(Records from a data source)
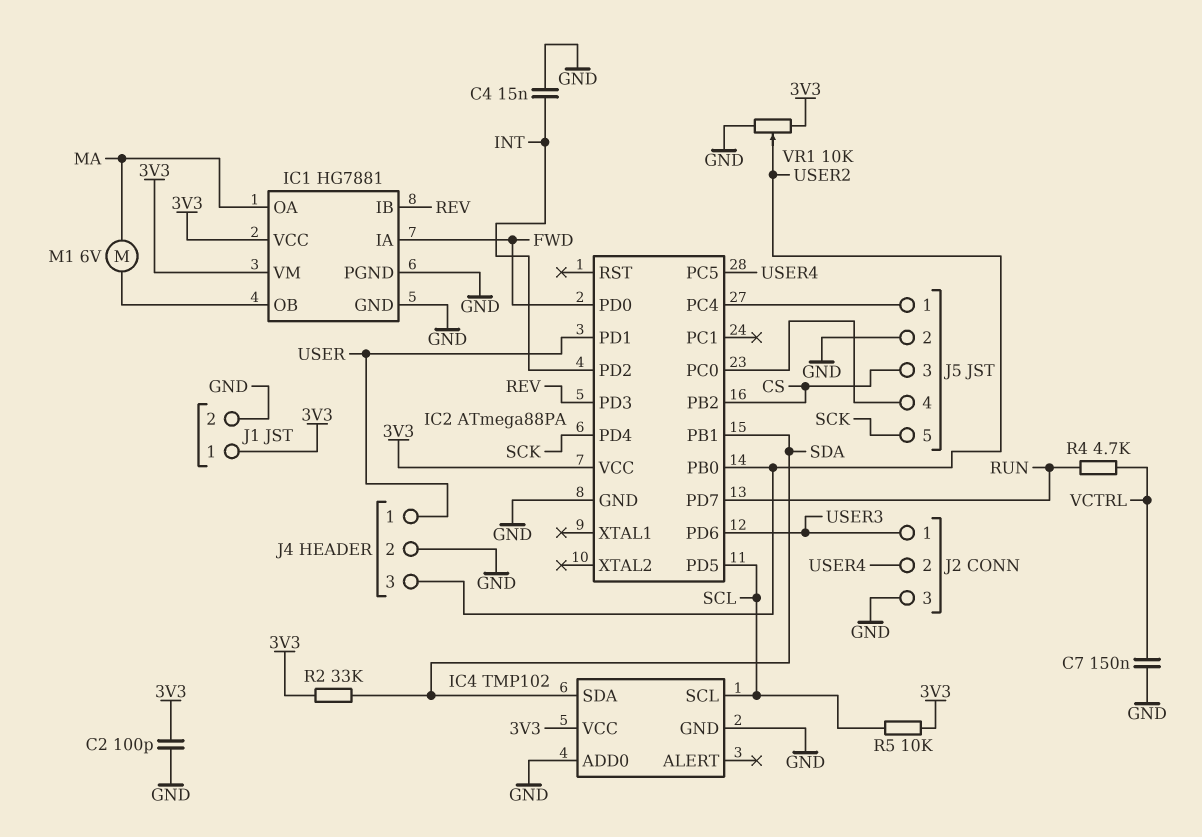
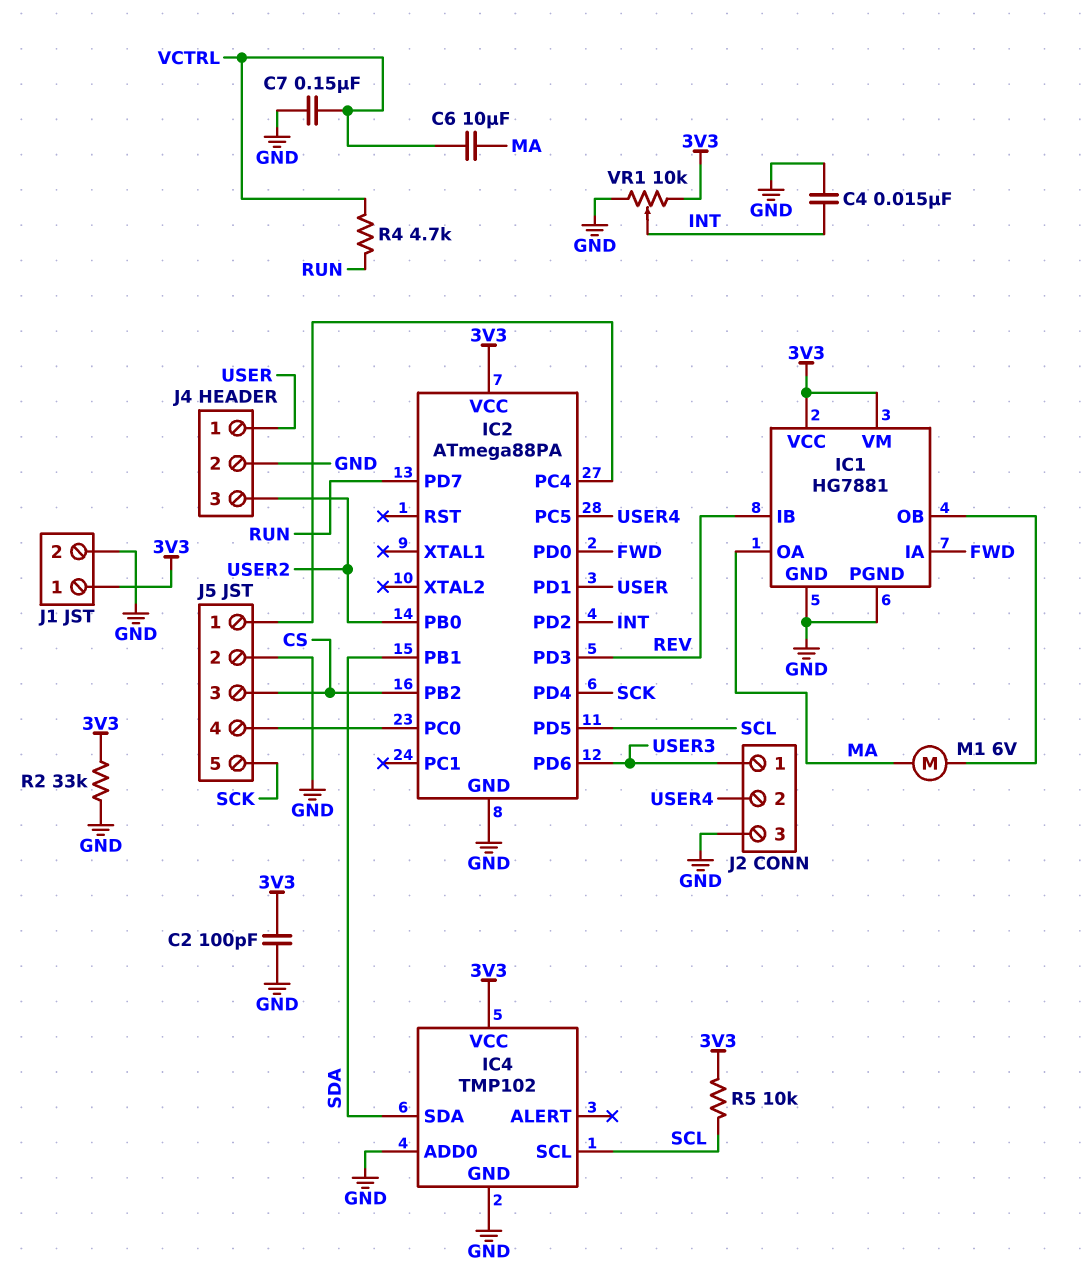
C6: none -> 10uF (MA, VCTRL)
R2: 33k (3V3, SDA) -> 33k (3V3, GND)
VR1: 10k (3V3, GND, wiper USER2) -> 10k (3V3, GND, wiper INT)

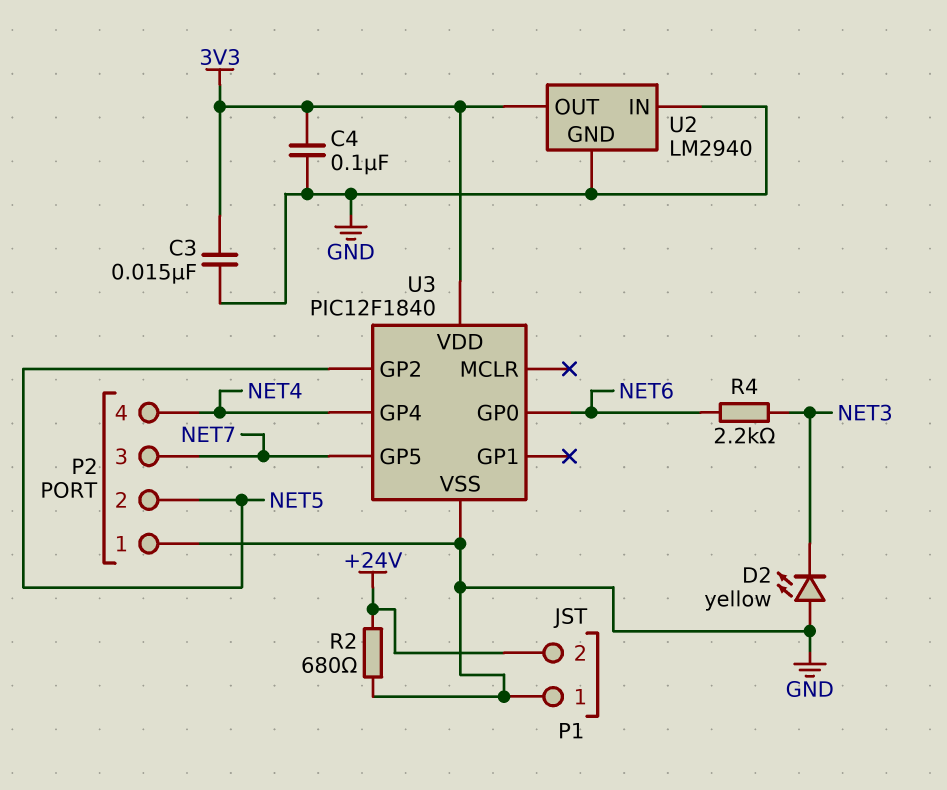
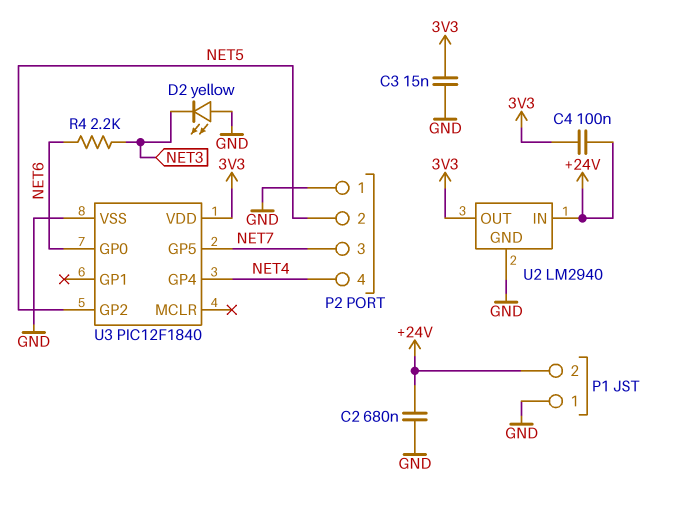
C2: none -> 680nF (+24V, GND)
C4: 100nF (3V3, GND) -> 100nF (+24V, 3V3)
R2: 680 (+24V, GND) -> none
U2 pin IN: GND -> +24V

* **Exercise prompt**: The data must be printed exactly, image-free.

* **Result of the task**:
C6: none -> 10uF (MA, VCTRL)
R2: 33k (3V3, SDA) -> 33k (3V3, GND)
VR1: 10k (3V3, GND, wiper USER2) -> 10k (3V3, GND, wiper INT)

C2: none -> 680nF (+24V, GND)
C4: 100nF (3V3, GND) -> 100nF (+24V, 3V3)
R2: 680 (+24V, GND) -> none
U2 pin IN: GND -> +24V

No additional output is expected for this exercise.